» Work request: Transcribe nothing except the lines below that run from the one with "Alnex: [1034,45,1085,96] ->" to the one with "sample.py: [190,515,418,656] ->", ends included, and do not copy any picture.

» Dataset records:
· · · ·
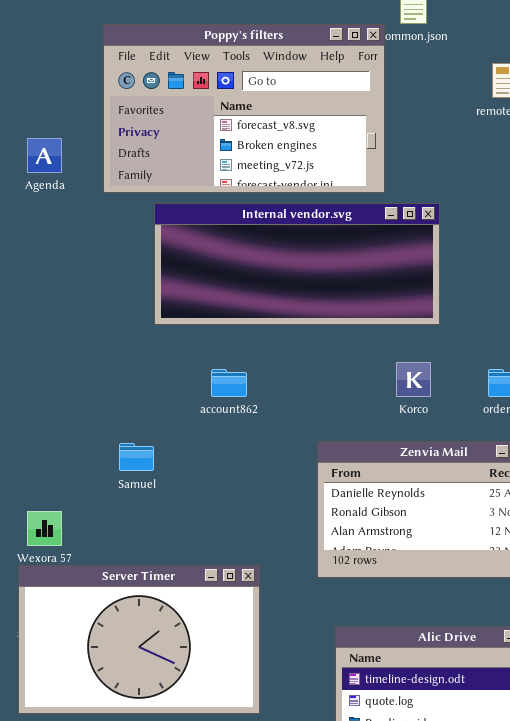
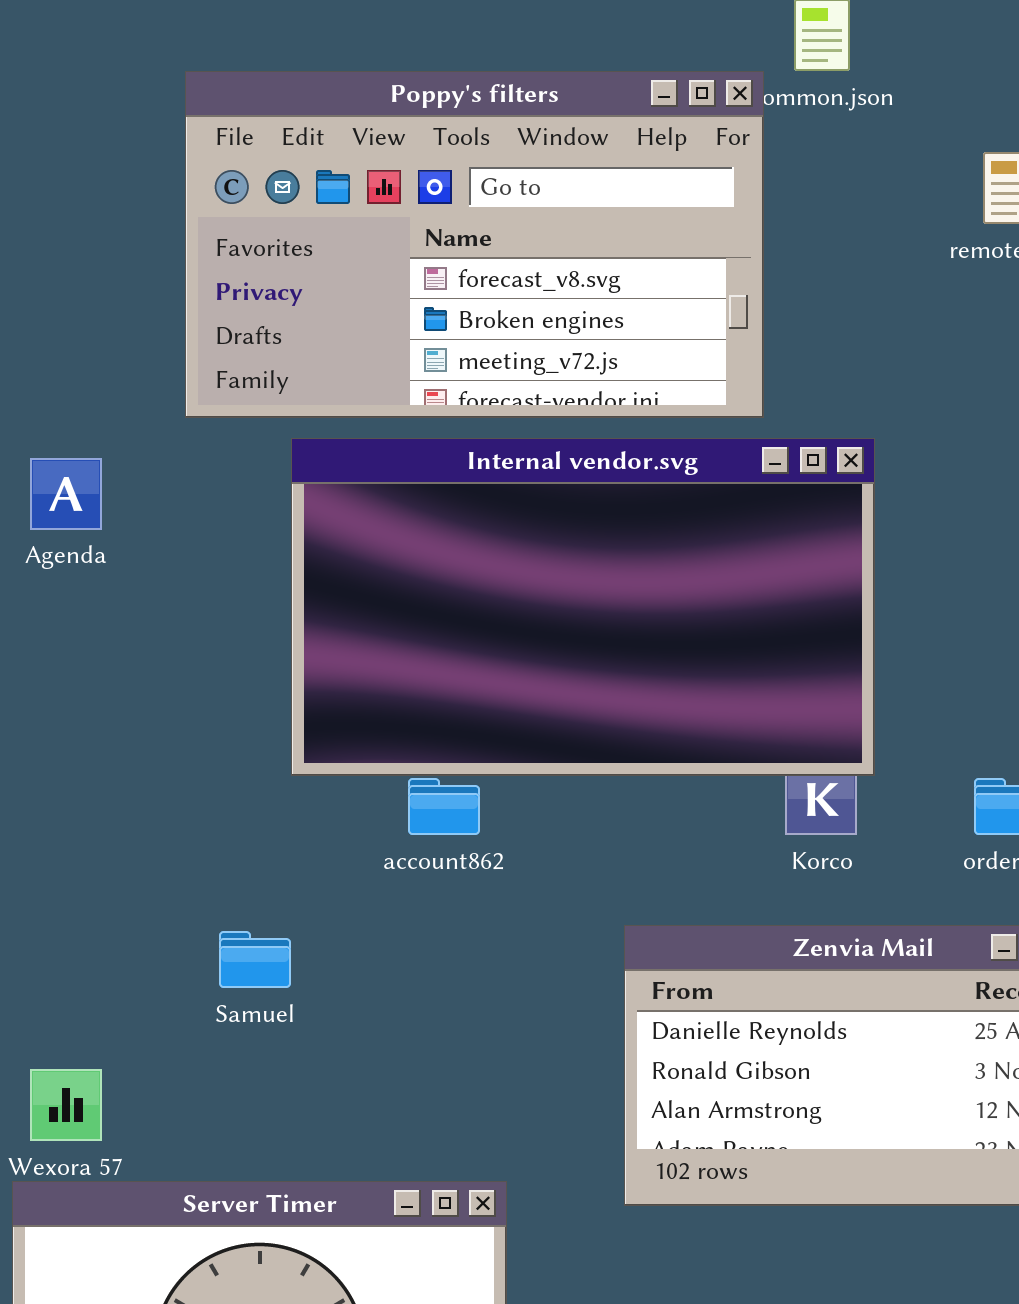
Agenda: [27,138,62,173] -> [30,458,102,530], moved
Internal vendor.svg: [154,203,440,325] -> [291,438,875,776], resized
· · · ·
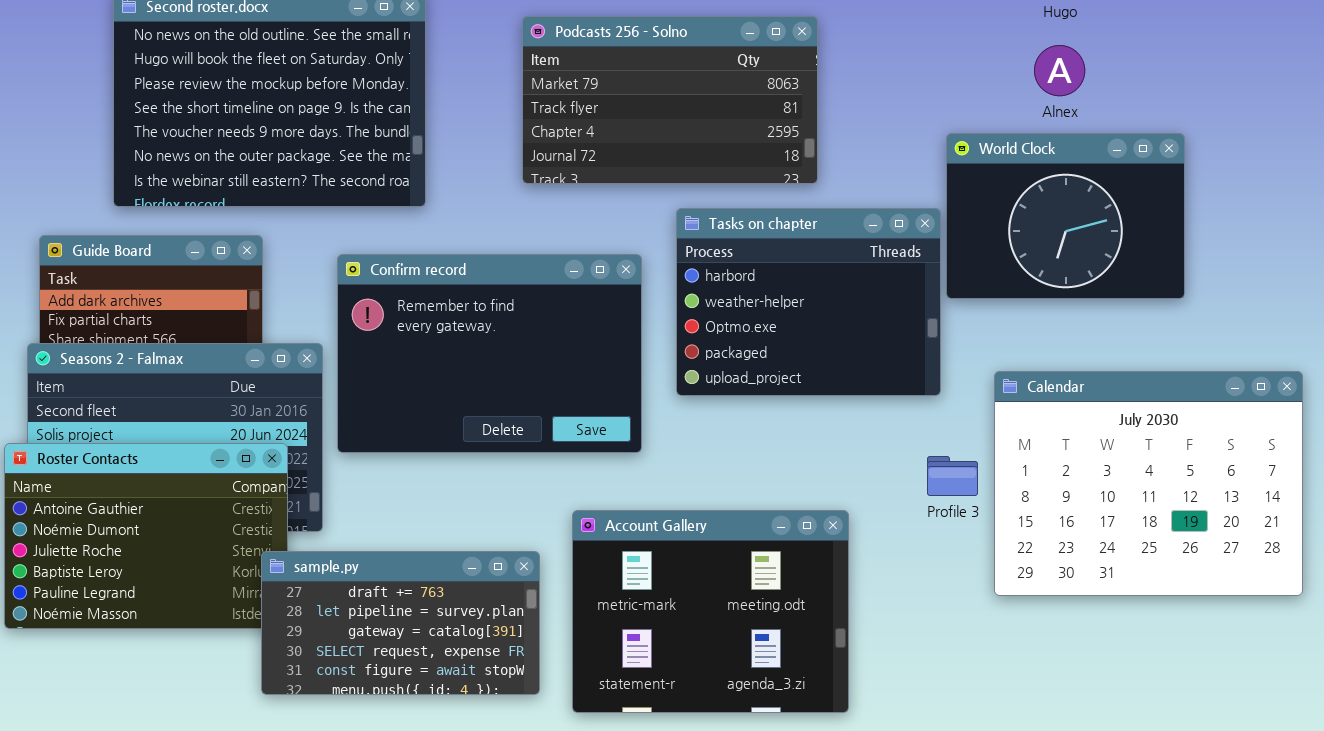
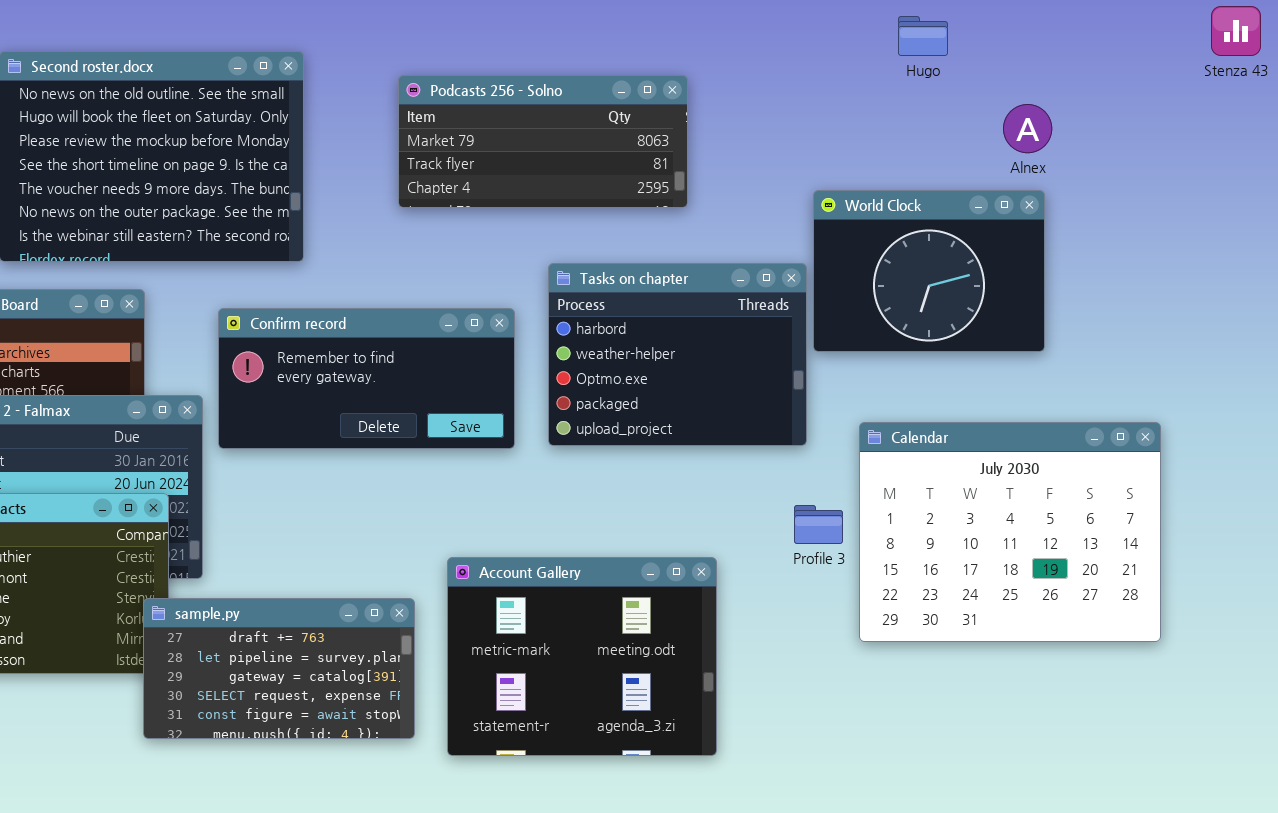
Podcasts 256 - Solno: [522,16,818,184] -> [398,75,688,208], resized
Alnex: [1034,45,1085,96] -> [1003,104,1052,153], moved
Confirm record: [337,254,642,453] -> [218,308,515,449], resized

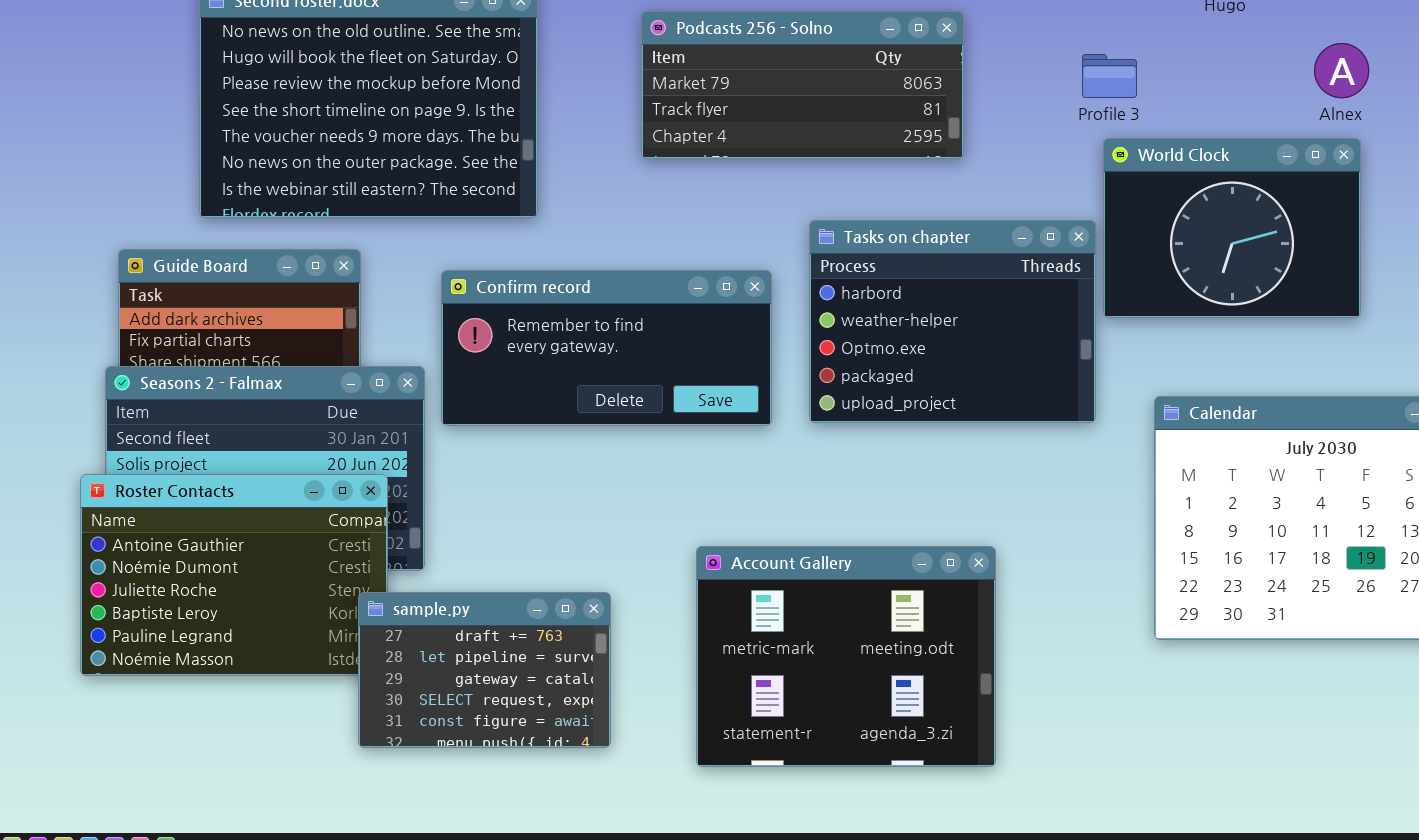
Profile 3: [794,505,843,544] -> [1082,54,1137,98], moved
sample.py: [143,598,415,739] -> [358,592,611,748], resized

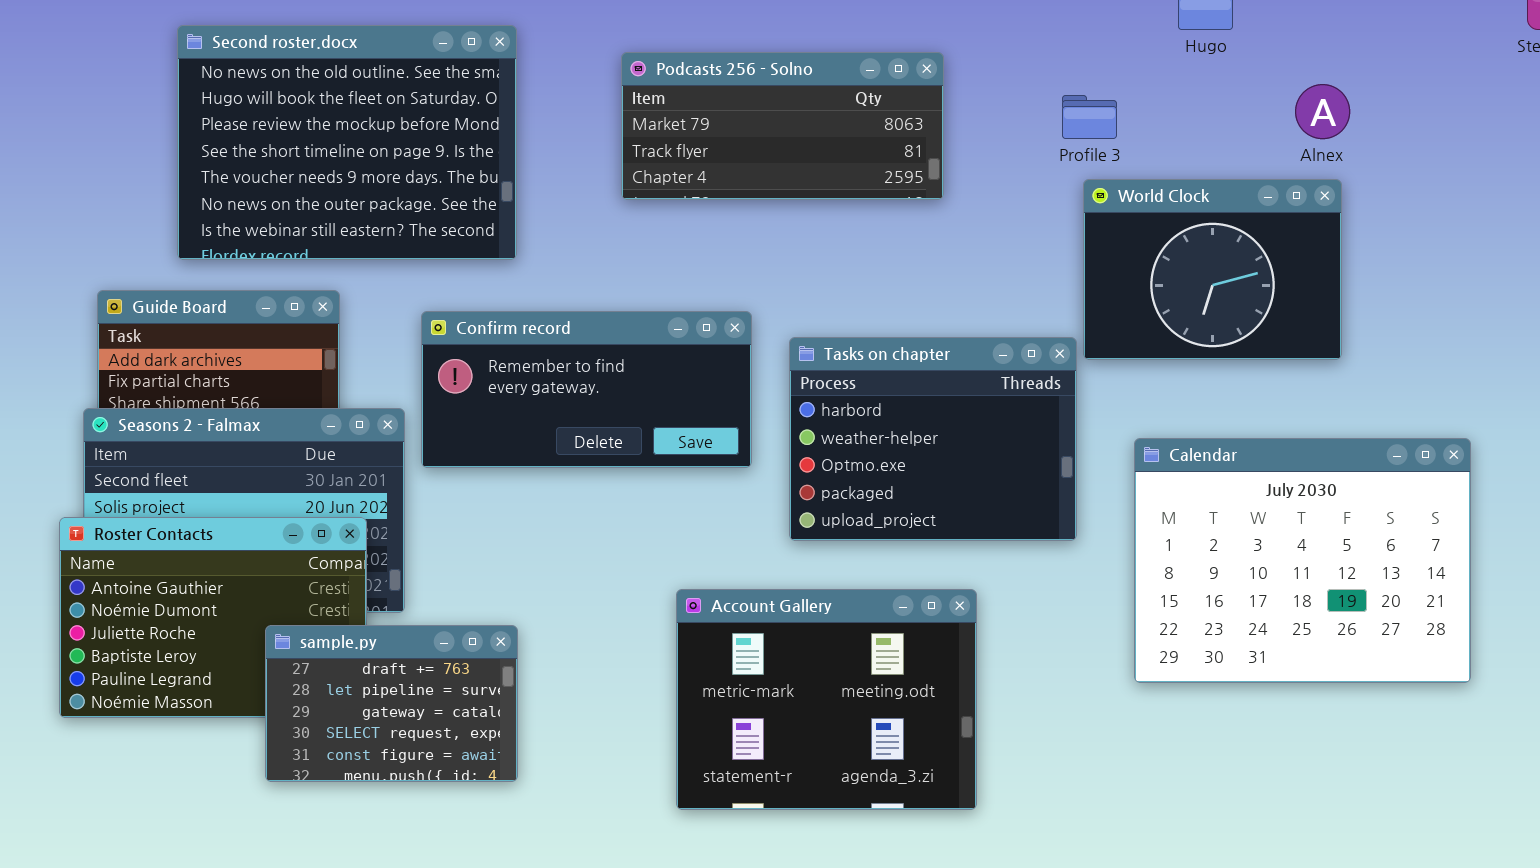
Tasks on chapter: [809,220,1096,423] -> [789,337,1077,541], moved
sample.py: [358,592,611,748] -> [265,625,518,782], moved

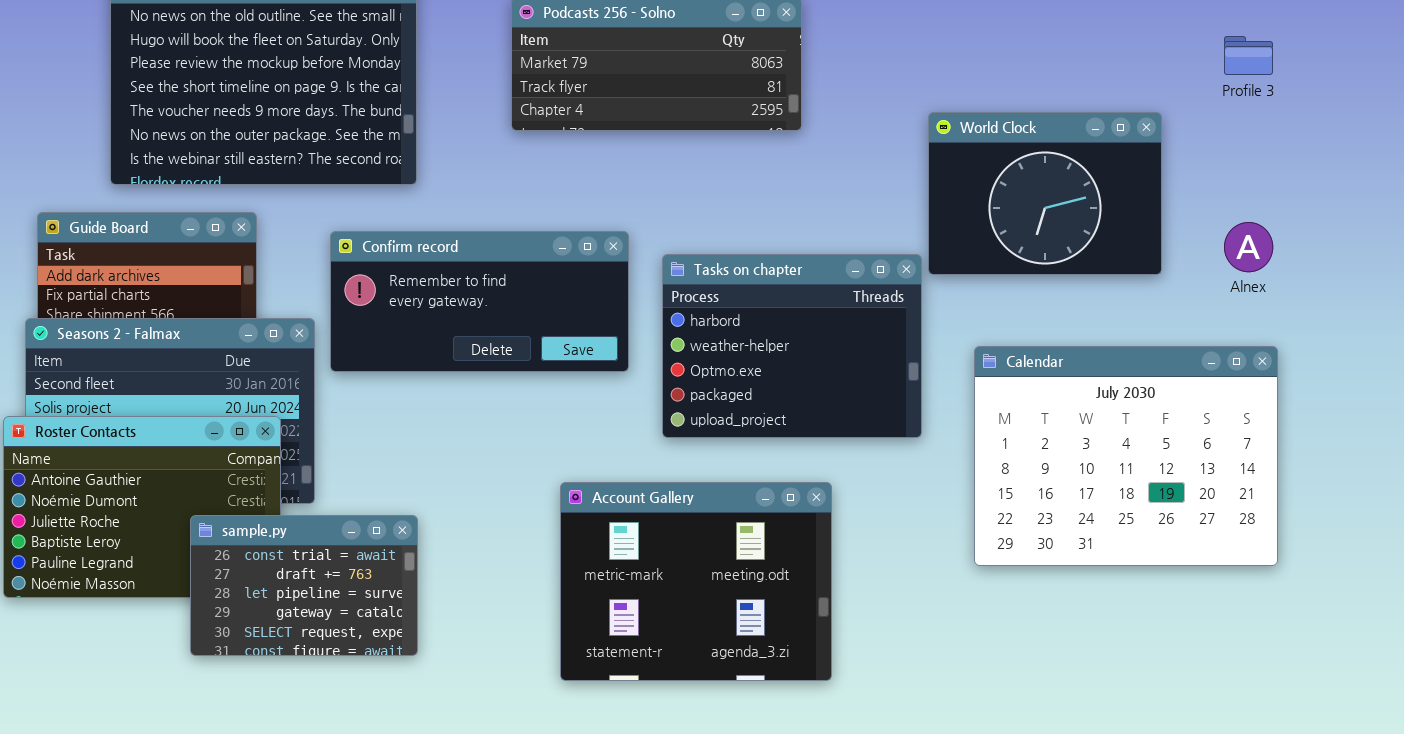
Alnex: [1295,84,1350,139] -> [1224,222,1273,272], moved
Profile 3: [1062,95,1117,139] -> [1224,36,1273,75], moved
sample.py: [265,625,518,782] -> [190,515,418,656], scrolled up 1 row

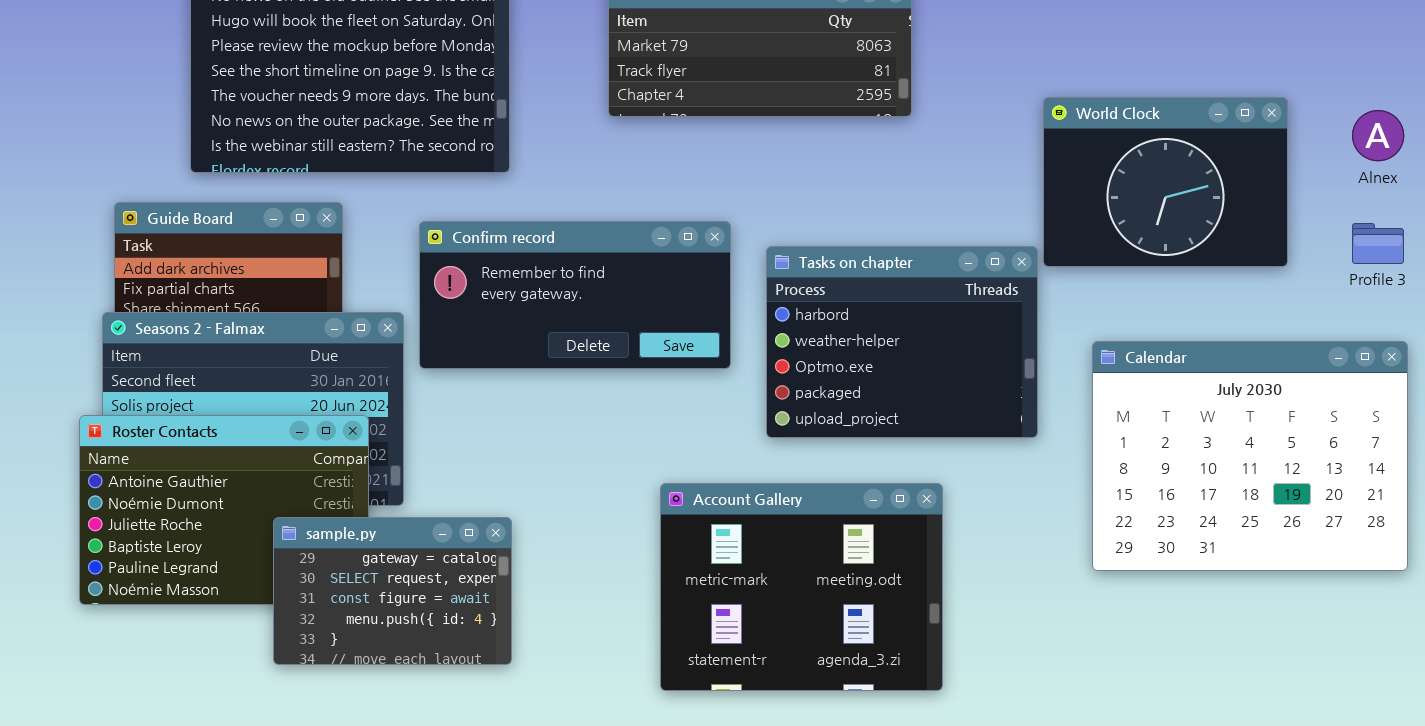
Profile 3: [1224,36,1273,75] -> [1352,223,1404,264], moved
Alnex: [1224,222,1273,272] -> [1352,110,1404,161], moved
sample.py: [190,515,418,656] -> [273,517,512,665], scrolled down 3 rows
· · · ·
» Your solution:
Alnex: [1034,45,1085,96] -> [1003,104,1052,153], moved
Confirm record: [337,254,642,453] -> [218,308,515,449], resized

Profile 3: [794,505,843,544] -> [1082,54,1137,98], moved
sample.py: [143,598,415,739] -> [358,592,611,748], resized

Tasks on chapter: [809,220,1096,423] -> [789,337,1077,541], moved
sample.py: [358,592,611,748] -> [265,625,518,782], moved

Alnex: [1295,84,1350,139] -> [1224,222,1273,272], moved
Profile 3: [1062,95,1117,139] -> [1224,36,1273,75], moved
sample.py: [265,625,518,782] -> [190,515,418,656], scrolled up 1 row

Profile 3: [1224,36,1273,75] -> [1352,223,1404,264], moved
Alnex: [1224,222,1273,272] -> [1352,110,1404,161], moved
sample.py: [190,515,418,656] -> [273,517,512,665], scrolled down 3 rows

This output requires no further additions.